Work required
An exact copy of the data is required; the images should not appear in it.

Data to use
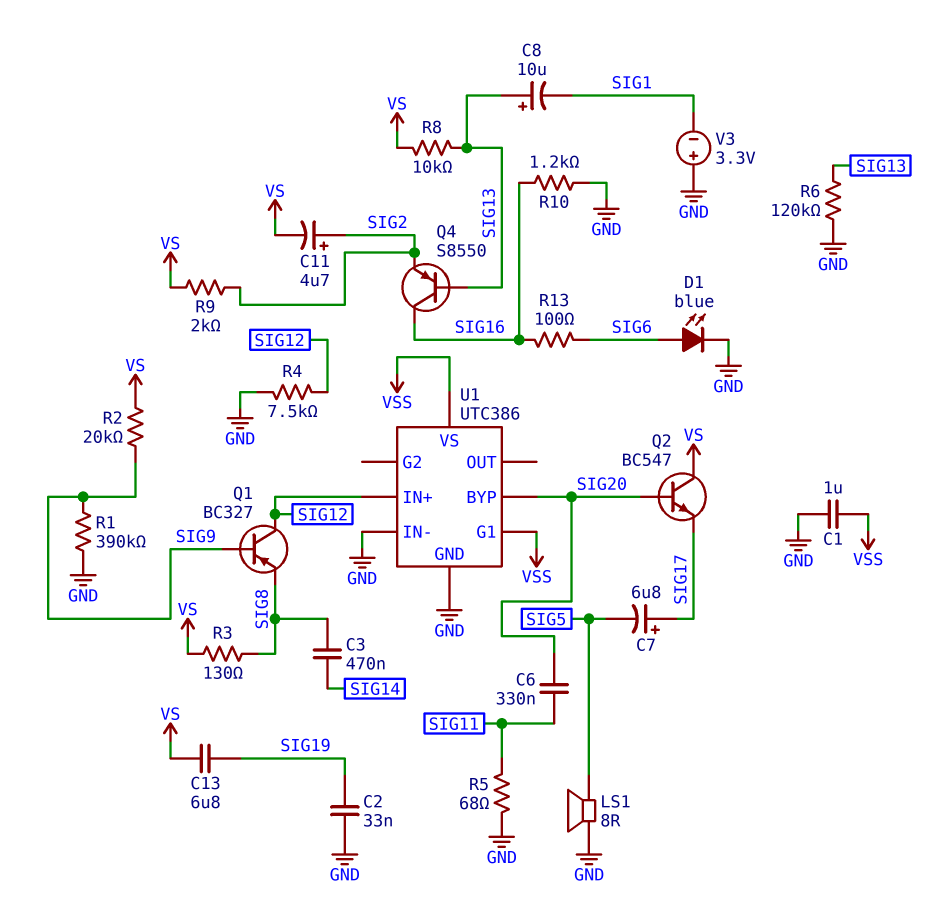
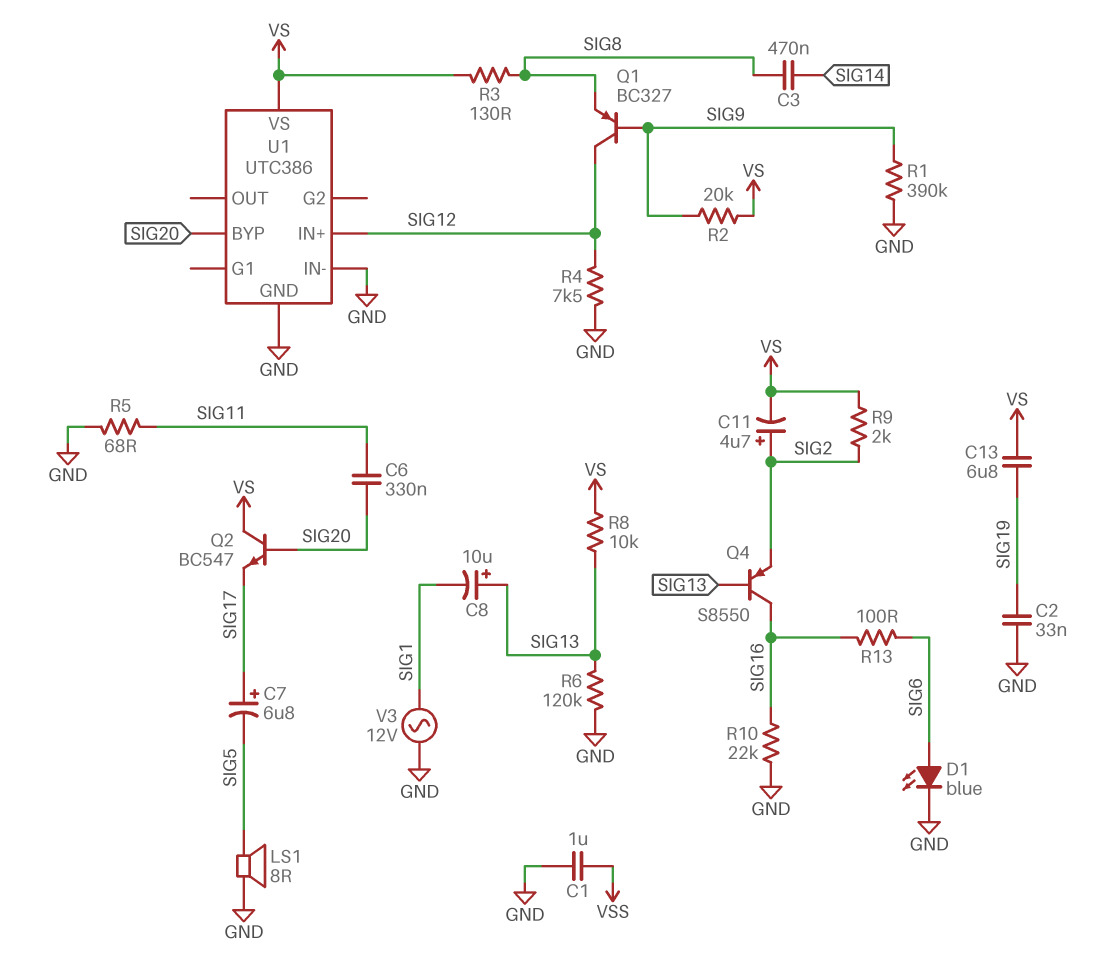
R10: 1.2k (GND, SIG16) -> 22k (GND, SIG16)
U1 pin G1: VSS -> none
U1 pin VS: VSS -> VS
V3: 3.3V (plus GND, minus SIG1) -> AC 12V (GND, SIG1)

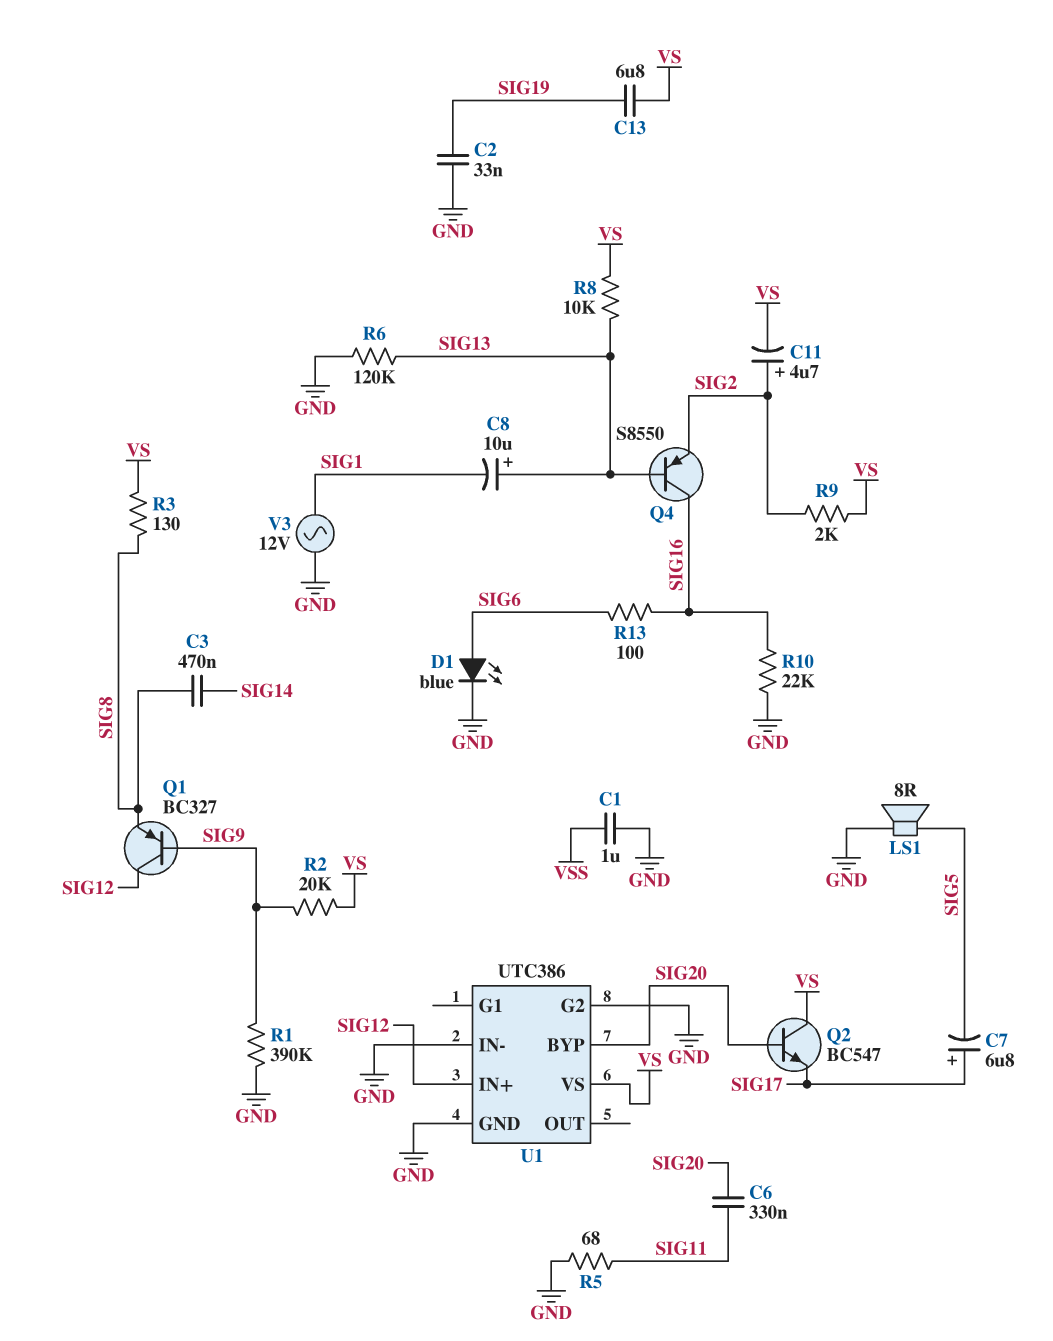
R4: 7.5k (GND, SIG12) -> none
U1 pin G2: none -> GND

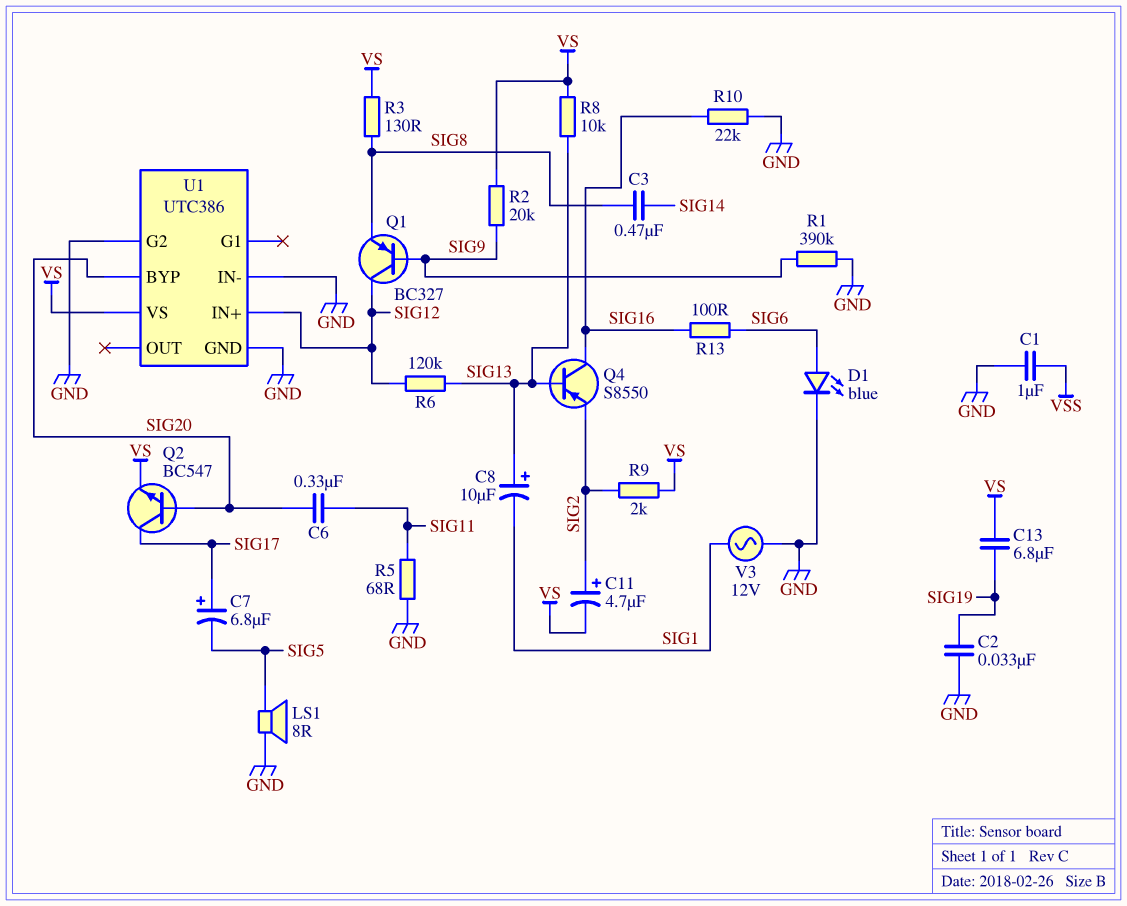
Q2: NPN BC547 (B SIG20, C VS, E SIG17) -> NPN BC547 (B SIG20, C SIG17, E VS)
R6: 120k (GND, SIG13) -> 120k (SIG12, SIG13)

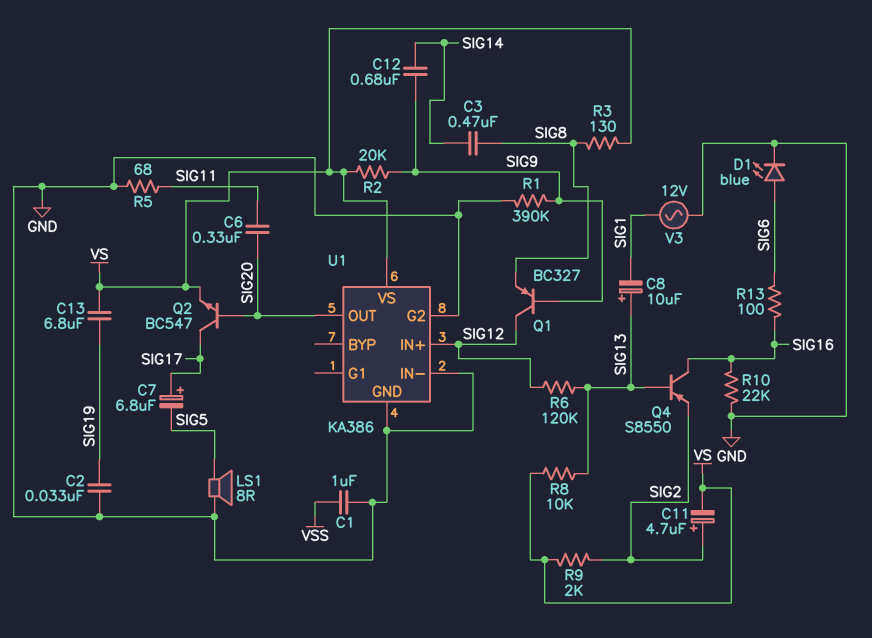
C12: none -> 680nF (SIG9, SIG14)
U1: UTC386 -> KA386
U1 pin BYP: SIG20 -> none
U1 pin OUT: none -> SIG20

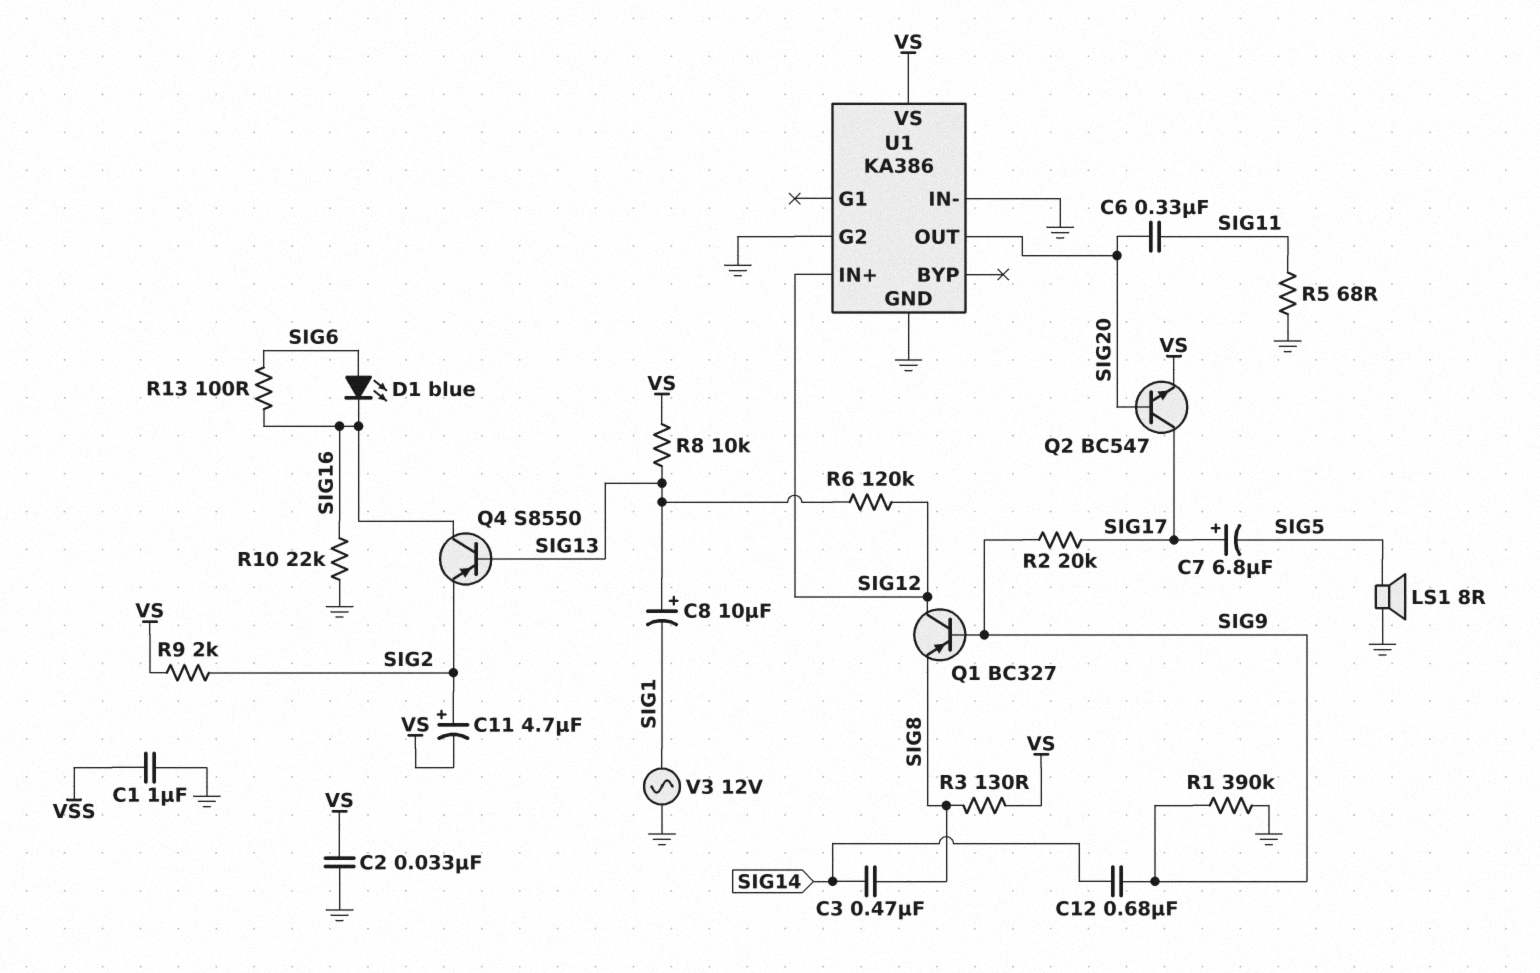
C2: 33nF (GND, SIG19) -> 33nF (GND, VS)
C13: 6.8uF (SIG19, VS) -> none
D1: LED blue (A SIG6, K GND) -> LED blue (A SIG6, K SIG16)
R2: 20k (SIG9, VS) -> 20k (SIG9, SIG17)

Solved problem
R10: 1.2k (GND, SIG16) -> 22k (GND, SIG16)
U1 pin G1: VSS -> none
U1 pin VS: VSS -> VS
V3: 3.3V (plus GND, minus SIG1) -> AC 12V (GND, SIG1)

R4: 7.5k (GND, SIG12) -> none
U1 pin G2: none -> GND

Q2: NPN BC547 (B SIG20, C VS, E SIG17) -> NPN BC547 (B SIG20, C SIG17, E VS)
R6: 120k (GND, SIG13) -> 120k (SIG12, SIG13)

C12: none -> 680nF (SIG9, SIG14)
U1: UTC386 -> KA386
U1 pin BYP: SIG20 -> none
U1 pin OUT: none -> SIG20

C2: 33nF (GND, SIG19) -> 33nF (GND, VS)
C13: 6.8uF (SIG19, VS) -> none
D1: LED blue (A SIG6, K GND) -> LED blue (A SIG6, K SIG16)
R2: 20k (SIG9, VS) -> 20k (SIG9, SIG17)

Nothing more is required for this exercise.